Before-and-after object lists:

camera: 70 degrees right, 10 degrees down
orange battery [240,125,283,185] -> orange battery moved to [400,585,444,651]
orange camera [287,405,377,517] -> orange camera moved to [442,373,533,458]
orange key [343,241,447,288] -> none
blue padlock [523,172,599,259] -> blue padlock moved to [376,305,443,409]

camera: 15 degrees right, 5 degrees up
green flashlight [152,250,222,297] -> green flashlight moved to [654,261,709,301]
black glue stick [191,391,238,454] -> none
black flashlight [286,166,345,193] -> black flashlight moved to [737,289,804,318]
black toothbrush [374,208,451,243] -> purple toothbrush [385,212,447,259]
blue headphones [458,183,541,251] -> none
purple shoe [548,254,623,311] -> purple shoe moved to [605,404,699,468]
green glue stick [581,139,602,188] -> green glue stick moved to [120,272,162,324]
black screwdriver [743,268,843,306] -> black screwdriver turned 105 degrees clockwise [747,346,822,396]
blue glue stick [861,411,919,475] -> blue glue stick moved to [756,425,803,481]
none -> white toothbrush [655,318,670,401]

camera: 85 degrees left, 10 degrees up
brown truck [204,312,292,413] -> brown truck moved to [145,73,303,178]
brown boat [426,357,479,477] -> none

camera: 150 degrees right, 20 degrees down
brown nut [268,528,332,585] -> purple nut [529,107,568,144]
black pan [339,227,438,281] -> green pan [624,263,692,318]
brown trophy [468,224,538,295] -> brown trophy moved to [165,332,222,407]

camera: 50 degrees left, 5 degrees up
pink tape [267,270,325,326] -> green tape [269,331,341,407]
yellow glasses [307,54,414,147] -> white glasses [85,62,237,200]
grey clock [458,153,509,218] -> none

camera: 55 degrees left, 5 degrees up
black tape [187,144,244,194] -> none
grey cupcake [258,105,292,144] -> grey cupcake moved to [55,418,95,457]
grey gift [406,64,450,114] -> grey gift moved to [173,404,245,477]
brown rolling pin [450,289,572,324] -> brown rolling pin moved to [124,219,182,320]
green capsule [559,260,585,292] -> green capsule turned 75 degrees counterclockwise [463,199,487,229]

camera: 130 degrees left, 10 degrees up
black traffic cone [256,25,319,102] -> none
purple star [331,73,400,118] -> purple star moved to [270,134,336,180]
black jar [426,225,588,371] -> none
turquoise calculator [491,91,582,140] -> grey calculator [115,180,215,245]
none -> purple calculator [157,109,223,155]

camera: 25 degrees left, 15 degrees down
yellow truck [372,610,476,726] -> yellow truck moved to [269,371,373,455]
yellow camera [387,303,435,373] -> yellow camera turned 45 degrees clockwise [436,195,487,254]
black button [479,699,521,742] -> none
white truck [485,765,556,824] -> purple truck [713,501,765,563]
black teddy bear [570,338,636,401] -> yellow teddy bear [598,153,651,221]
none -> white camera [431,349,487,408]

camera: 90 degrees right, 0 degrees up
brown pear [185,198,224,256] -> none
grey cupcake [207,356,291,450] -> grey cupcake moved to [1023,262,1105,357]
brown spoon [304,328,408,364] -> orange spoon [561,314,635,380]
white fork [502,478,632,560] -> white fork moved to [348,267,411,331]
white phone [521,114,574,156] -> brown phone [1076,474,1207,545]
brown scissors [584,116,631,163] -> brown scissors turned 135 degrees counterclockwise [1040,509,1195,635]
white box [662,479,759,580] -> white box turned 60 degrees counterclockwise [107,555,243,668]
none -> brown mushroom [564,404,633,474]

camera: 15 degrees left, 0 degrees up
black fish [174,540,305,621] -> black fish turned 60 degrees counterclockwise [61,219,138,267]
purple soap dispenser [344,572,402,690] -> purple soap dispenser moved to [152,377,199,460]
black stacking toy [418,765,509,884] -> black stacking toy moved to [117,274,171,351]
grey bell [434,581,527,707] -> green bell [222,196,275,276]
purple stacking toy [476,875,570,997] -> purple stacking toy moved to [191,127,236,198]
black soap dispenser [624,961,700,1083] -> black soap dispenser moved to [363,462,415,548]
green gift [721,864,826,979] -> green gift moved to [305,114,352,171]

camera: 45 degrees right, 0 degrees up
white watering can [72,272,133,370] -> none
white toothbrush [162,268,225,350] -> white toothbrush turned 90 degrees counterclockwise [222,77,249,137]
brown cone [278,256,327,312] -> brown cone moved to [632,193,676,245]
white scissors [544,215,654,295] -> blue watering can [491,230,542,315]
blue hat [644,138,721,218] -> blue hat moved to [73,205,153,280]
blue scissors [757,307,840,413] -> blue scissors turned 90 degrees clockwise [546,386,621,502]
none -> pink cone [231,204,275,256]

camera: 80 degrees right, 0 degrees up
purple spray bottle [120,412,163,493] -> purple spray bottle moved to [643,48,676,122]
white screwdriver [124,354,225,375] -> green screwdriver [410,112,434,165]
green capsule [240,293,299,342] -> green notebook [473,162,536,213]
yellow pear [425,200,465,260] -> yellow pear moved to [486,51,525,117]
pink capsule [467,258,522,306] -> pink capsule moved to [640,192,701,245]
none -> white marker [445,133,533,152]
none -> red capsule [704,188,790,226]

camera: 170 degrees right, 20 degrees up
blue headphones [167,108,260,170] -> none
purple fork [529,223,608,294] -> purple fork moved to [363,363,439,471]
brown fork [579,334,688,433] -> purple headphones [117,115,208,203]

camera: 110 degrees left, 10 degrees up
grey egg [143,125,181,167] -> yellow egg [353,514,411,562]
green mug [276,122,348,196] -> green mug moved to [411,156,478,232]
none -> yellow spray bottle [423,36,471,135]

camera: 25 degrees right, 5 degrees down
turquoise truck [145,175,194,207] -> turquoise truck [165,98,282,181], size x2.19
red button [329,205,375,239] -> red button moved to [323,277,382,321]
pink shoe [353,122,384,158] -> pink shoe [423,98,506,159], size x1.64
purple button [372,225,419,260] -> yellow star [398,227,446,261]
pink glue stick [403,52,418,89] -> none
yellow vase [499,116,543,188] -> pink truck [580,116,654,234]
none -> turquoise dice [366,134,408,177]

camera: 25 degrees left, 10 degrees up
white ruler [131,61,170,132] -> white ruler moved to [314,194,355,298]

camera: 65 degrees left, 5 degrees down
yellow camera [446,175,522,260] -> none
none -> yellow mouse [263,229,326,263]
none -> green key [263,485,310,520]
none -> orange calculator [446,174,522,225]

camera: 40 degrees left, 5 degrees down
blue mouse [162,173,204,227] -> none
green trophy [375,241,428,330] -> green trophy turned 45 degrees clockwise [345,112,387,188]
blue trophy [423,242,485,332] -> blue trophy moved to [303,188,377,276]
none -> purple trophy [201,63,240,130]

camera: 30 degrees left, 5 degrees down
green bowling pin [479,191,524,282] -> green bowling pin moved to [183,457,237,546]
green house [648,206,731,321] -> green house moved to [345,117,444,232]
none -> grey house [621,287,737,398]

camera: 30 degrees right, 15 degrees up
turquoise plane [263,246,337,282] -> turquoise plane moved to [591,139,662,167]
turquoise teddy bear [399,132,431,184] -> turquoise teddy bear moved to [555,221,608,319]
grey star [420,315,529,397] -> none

TO DO: Set down the data in full, word for word.

EXPECTED OUTPUT:
camera: 70 degrees right, 10 degrees down
orange battery [240,125,283,185] -> orange battery moved to [400,585,444,651]
orange camera [287,405,377,517] -> orange camera moved to [442,373,533,458]
orange key [343,241,447,288] -> none
blue padlock [523,172,599,259] -> blue padlock moved to [376,305,443,409]

camera: 15 degrees right, 5 degrees up
green flashlight [152,250,222,297] -> green flashlight moved to [654,261,709,301]
black glue stick [191,391,238,454] -> none
black flashlight [286,166,345,193] -> black flashlight moved to [737,289,804,318]
black toothbrush [374,208,451,243] -> purple toothbrush [385,212,447,259]
blue headphones [458,183,541,251] -> none
purple shoe [548,254,623,311] -> purple shoe moved to [605,404,699,468]
green glue stick [581,139,602,188] -> green glue stick moved to [120,272,162,324]
black screwdriver [743,268,843,306] -> black screwdriver turned 105 degrees clockwise [747,346,822,396]
blue glue stick [861,411,919,475] -> blue glue stick moved to [756,425,803,481]
none -> white toothbrush [655,318,670,401]

camera: 85 degrees left, 10 degrees up
brown truck [204,312,292,413] -> brown truck moved to [145,73,303,178]
brown boat [426,357,479,477] -> none

camera: 150 degrees right, 20 degrees down
brown nut [268,528,332,585] -> purple nut [529,107,568,144]
black pan [339,227,438,281] -> green pan [624,263,692,318]
brown trophy [468,224,538,295] -> brown trophy moved to [165,332,222,407]

camera: 50 degrees left, 5 degrees up
pink tape [267,270,325,326] -> green tape [269,331,341,407]
yellow glasses [307,54,414,147] -> white glasses [85,62,237,200]
grey clock [458,153,509,218] -> none

camera: 55 degrees left, 5 degrees up
black tape [187,144,244,194] -> none
grey cupcake [258,105,292,144] -> grey cupcake moved to [55,418,95,457]
grey gift [406,64,450,114] -> grey gift moved to [173,404,245,477]
brown rolling pin [450,289,572,324] -> brown rolling pin moved to [124,219,182,320]
green capsule [559,260,585,292] -> green capsule turned 75 degrees counterclockwise [463,199,487,229]

camera: 130 degrees left, 10 degrees up
black traffic cone [256,25,319,102] -> none
purple star [331,73,400,118] -> purple star moved to [270,134,336,180]
black jar [426,225,588,371] -> none
turquoise calculator [491,91,582,140] -> grey calculator [115,180,215,245]
none -> purple calculator [157,109,223,155]

camera: 25 degrees left, 15 degrees down
yellow truck [372,610,476,726] -> yellow truck moved to [269,371,373,455]
yellow camera [387,303,435,373] -> yellow camera turned 45 degrees clockwise [436,195,487,254]
black button [479,699,521,742] -> none
white truck [485,765,556,824] -> purple truck [713,501,765,563]
black teddy bear [570,338,636,401] -> yellow teddy bear [598,153,651,221]
none -> white camera [431,349,487,408]

camera: 90 degrees right, 0 degrees up
brown pear [185,198,224,256] -> none
grey cupcake [207,356,291,450] -> grey cupcake moved to [1023,262,1105,357]
brown spoon [304,328,408,364] -> orange spoon [561,314,635,380]
white fork [502,478,632,560] -> white fork moved to [348,267,411,331]
white phone [521,114,574,156] -> brown phone [1076,474,1207,545]
brown scissors [584,116,631,163] -> brown scissors turned 135 degrees counterclockwise [1040,509,1195,635]
white box [662,479,759,580] -> white box turned 60 degrees counterclockwise [107,555,243,668]
none -> brown mushroom [564,404,633,474]

camera: 15 degrees left, 0 degrees up
black fish [174,540,305,621] -> black fish turned 60 degrees counterclockwise [61,219,138,267]
purple soap dispenser [344,572,402,690] -> purple soap dispenser moved to [152,377,199,460]
black stacking toy [418,765,509,884] -> black stacking toy moved to [117,274,171,351]
grey bell [434,581,527,707] -> green bell [222,196,275,276]
purple stacking toy [476,875,570,997] -> purple stacking toy moved to [191,127,236,198]
black soap dispenser [624,961,700,1083] -> black soap dispenser moved to [363,462,415,548]
green gift [721,864,826,979] -> green gift moved to [305,114,352,171]

camera: 45 degrees right, 0 degrees up
white watering can [72,272,133,370] -> none
white toothbrush [162,268,225,350] -> white toothbrush turned 90 degrees counterclockwise [222,77,249,137]
brown cone [278,256,327,312] -> brown cone moved to [632,193,676,245]
white scissors [544,215,654,295] -> blue watering can [491,230,542,315]
blue hat [644,138,721,218] -> blue hat moved to [73,205,153,280]
blue scissors [757,307,840,413] -> blue scissors turned 90 degrees clockwise [546,386,621,502]
none -> pink cone [231,204,275,256]

camera: 80 degrees right, 0 degrees up
purple spray bottle [120,412,163,493] -> purple spray bottle moved to [643,48,676,122]
white screwdriver [124,354,225,375] -> green screwdriver [410,112,434,165]
green capsule [240,293,299,342] -> green notebook [473,162,536,213]
yellow pear [425,200,465,260] -> yellow pear moved to [486,51,525,117]
pink capsule [467,258,522,306] -> pink capsule moved to [640,192,701,245]
none -> white marker [445,133,533,152]
none -> red capsule [704,188,790,226]

camera: 170 degrees right, 20 degrees up
blue headphones [167,108,260,170] -> none
purple fork [529,223,608,294] -> purple fork moved to [363,363,439,471]
brown fork [579,334,688,433] -> purple headphones [117,115,208,203]

camera: 110 degrees left, 10 degrees up
grey egg [143,125,181,167] -> yellow egg [353,514,411,562]
green mug [276,122,348,196] -> green mug moved to [411,156,478,232]
none -> yellow spray bottle [423,36,471,135]

camera: 25 degrees right, 5 degrees down
turquoise truck [145,175,194,207] -> turquoise truck [165,98,282,181], size x2.19
red button [329,205,375,239] -> red button moved to [323,277,382,321]
pink shoe [353,122,384,158] -> pink shoe [423,98,506,159], size x1.64
purple button [372,225,419,260] -> yellow star [398,227,446,261]
pink glue stick [403,52,418,89] -> none
yellow vase [499,116,543,188] -> pink truck [580,116,654,234]
none -> turquoise dice [366,134,408,177]

camera: 25 degrees left, 10 degrees up
white ruler [131,61,170,132] -> white ruler moved to [314,194,355,298]

camera: 65 degrees left, 5 degrees down
yellow camera [446,175,522,260] -> none
none -> yellow mouse [263,229,326,263]
none -> green key [263,485,310,520]
none -> orange calculator [446,174,522,225]

camera: 40 degrees left, 5 degrees down
blue mouse [162,173,204,227] -> none
green trophy [375,241,428,330] -> green trophy turned 45 degrees clockwise [345,112,387,188]
blue trophy [423,242,485,332] -> blue trophy moved to [303,188,377,276]
none -> purple trophy [201,63,240,130]

camera: 30 degrees left, 5 degrees down
green bowling pin [479,191,524,282] -> green bowling pin moved to [183,457,237,546]
green house [648,206,731,321] -> green house moved to [345,117,444,232]
none -> grey house [621,287,737,398]

camera: 30 degrees right, 15 degrees up
turquoise plane [263,246,337,282] -> turquoise plane moved to [591,139,662,167]
turquoise teddy bear [399,132,431,184] -> turquoise teddy bear moved to [555,221,608,319]
grey star [420,315,529,397] -> none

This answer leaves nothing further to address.